For the listing below, return the line containing "J1 pin 2: N_17 -> VA", the line containing "R12: 4.7k (N_1, VA) -> 1k (N_1, VA)", and all lines in between, exactly as written and nothing else.

Segment Start: DATA FOR THIS EXERCISE

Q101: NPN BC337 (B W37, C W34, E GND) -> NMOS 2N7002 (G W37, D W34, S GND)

Segment End: DATA FOR THIS EXERCISE
Segment Start: DATA FOR THIS EXERCISE

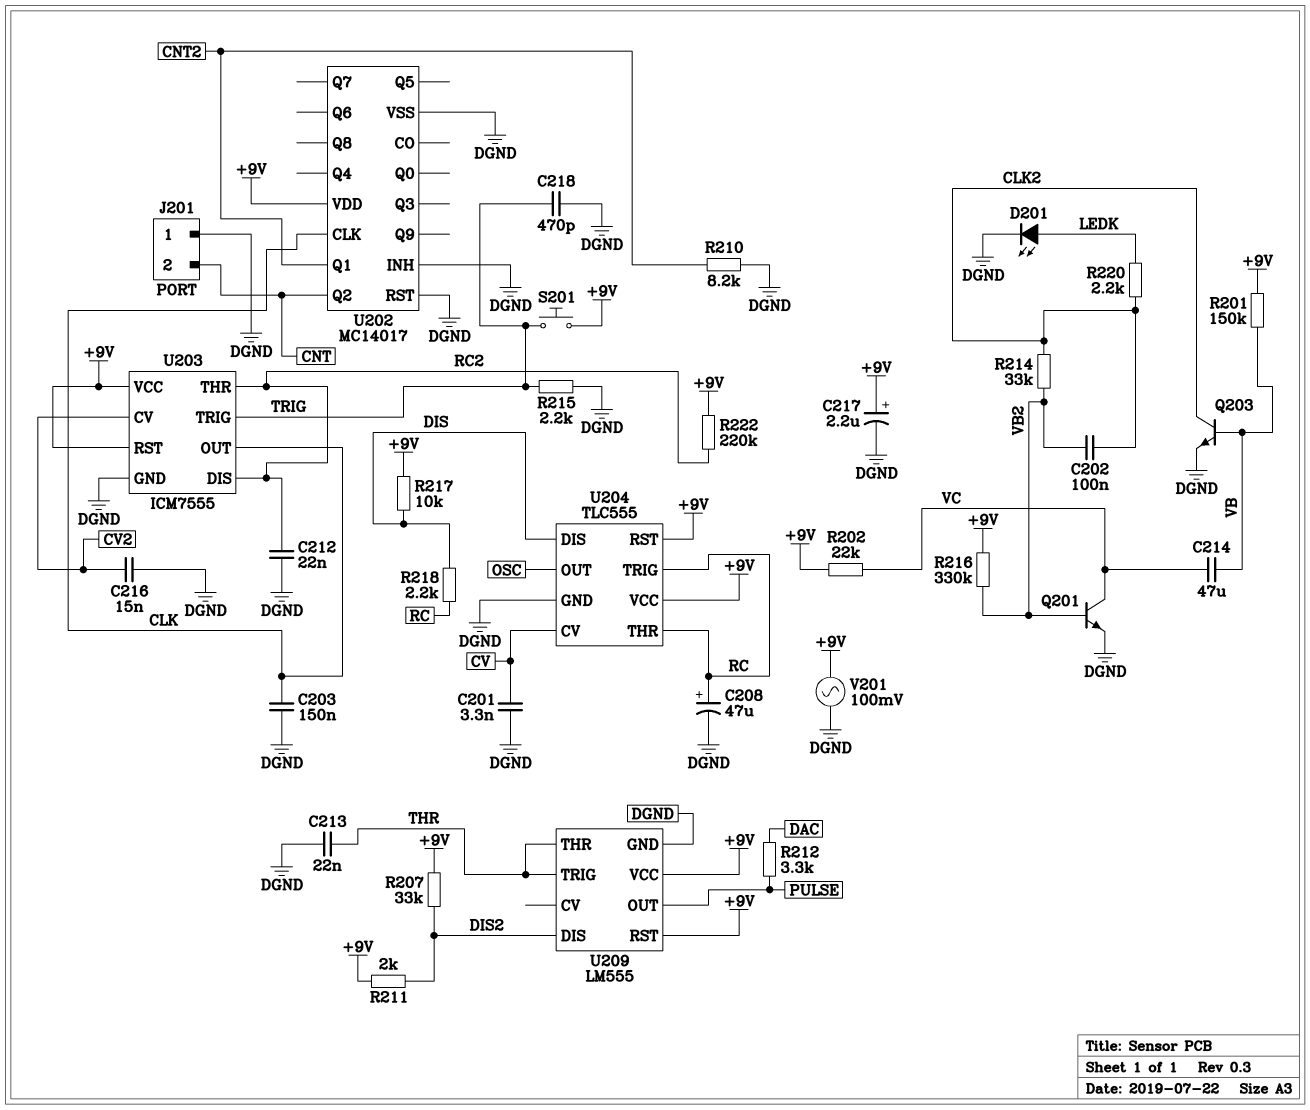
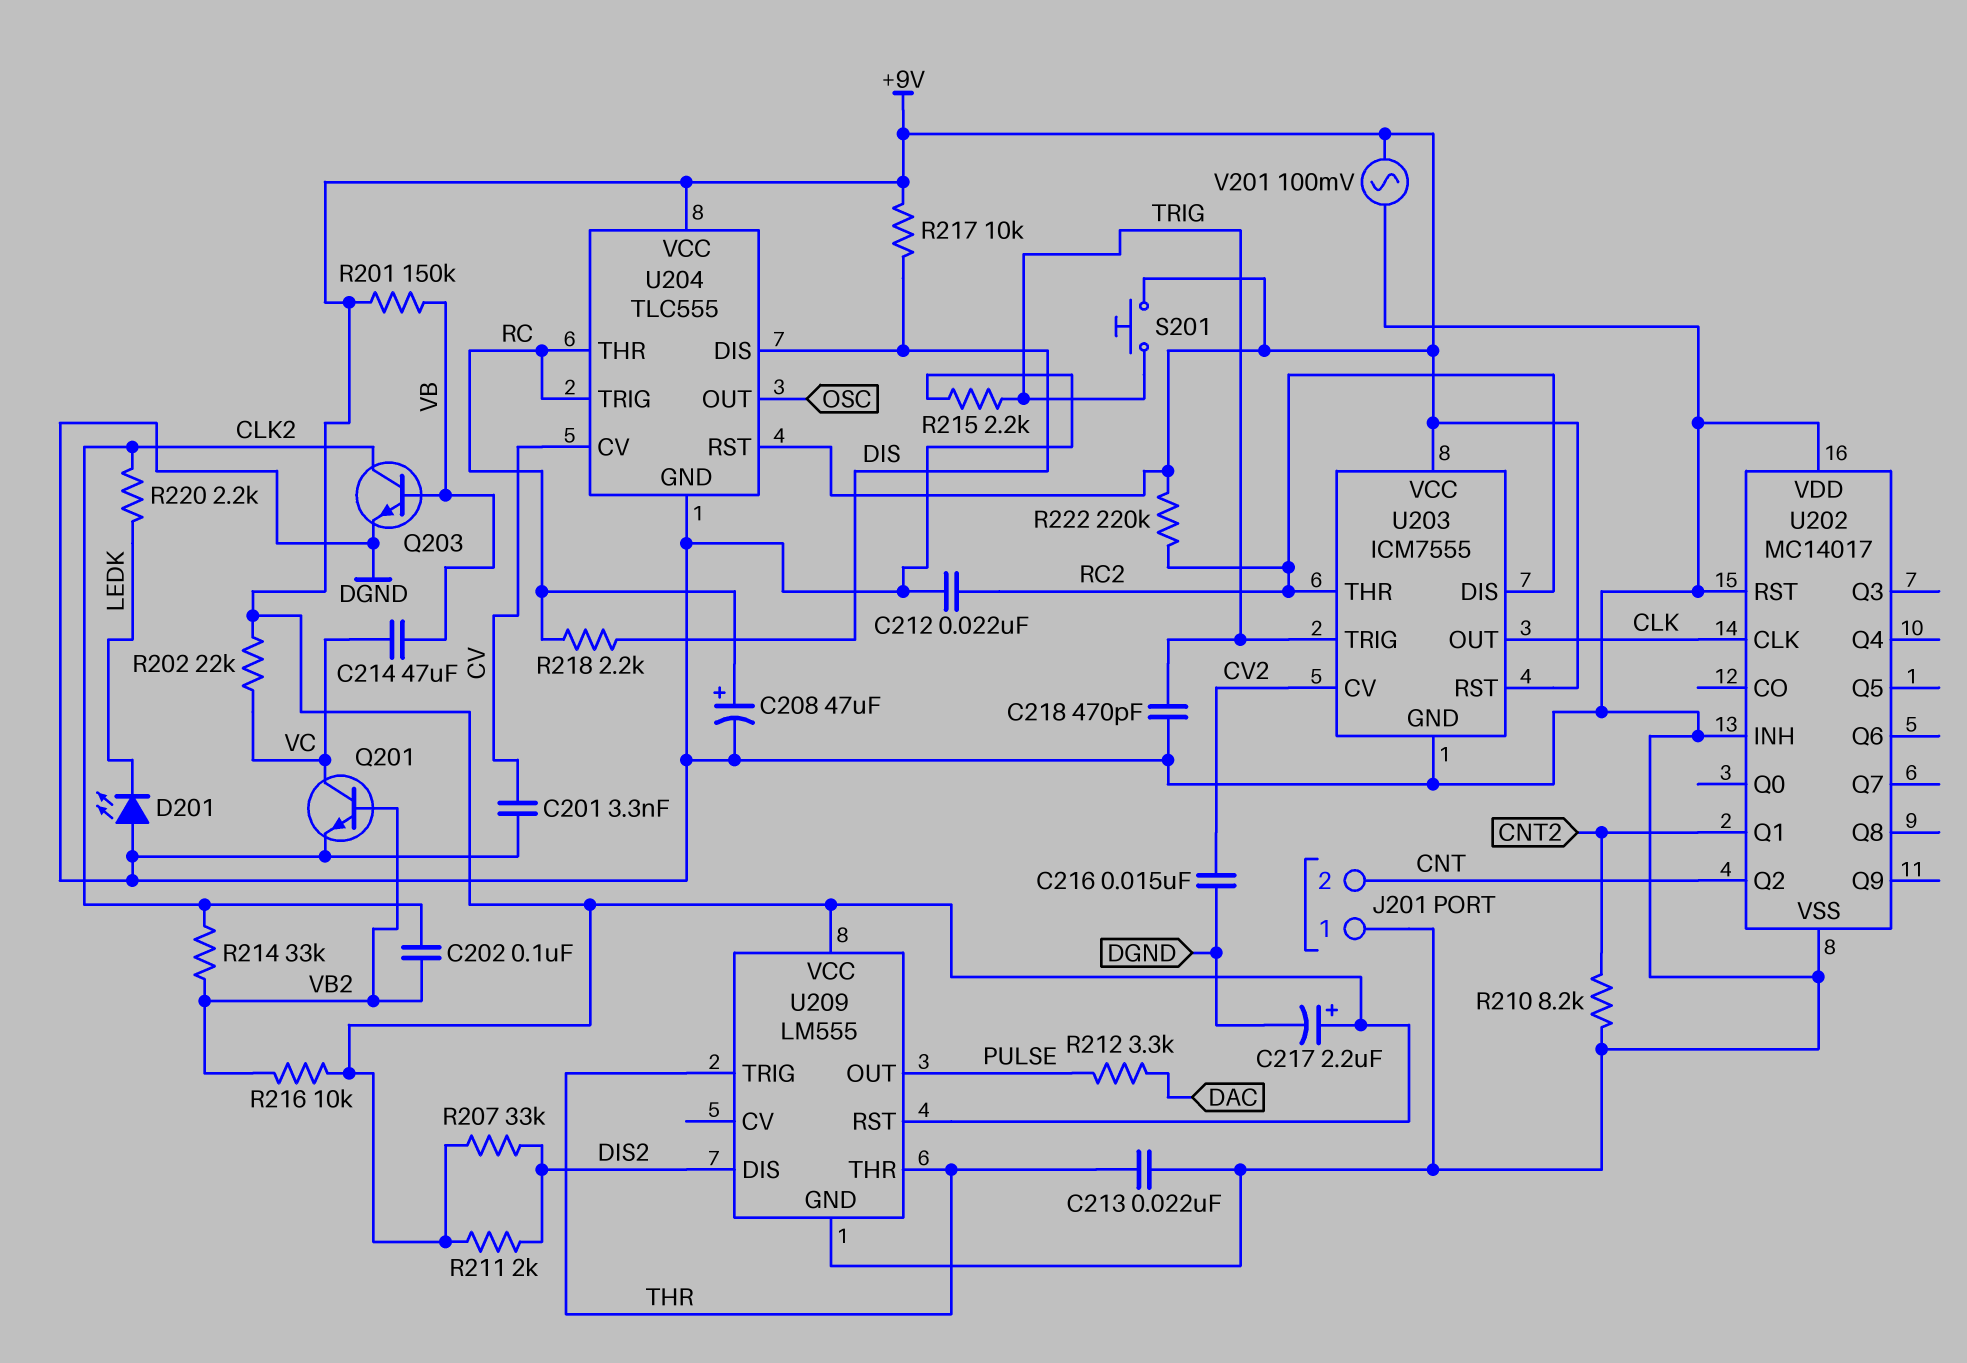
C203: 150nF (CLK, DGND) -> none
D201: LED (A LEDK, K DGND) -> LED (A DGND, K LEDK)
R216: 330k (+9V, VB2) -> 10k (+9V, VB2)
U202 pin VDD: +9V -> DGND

Segment End: DATA FOR THIS EXERCISE
Segment Start: DATA FOR THIS EXERCISE

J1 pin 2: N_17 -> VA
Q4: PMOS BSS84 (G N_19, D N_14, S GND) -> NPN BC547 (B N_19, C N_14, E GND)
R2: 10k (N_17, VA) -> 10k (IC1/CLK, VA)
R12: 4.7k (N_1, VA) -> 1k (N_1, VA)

Segment End: DATA FOR THIS EXERCISE

TASK SOLUTION:
J1 pin 2: N_17 -> VA
Q4: PMOS BSS84 (G N_19, D N_14, S GND) -> NPN BC547 (B N_19, C N_14, E GND)
R2: 10k (N_17, VA) -> 10k (IC1/CLK, VA)
R12: 4.7k (N_1, VA) -> 1k (N_1, VA)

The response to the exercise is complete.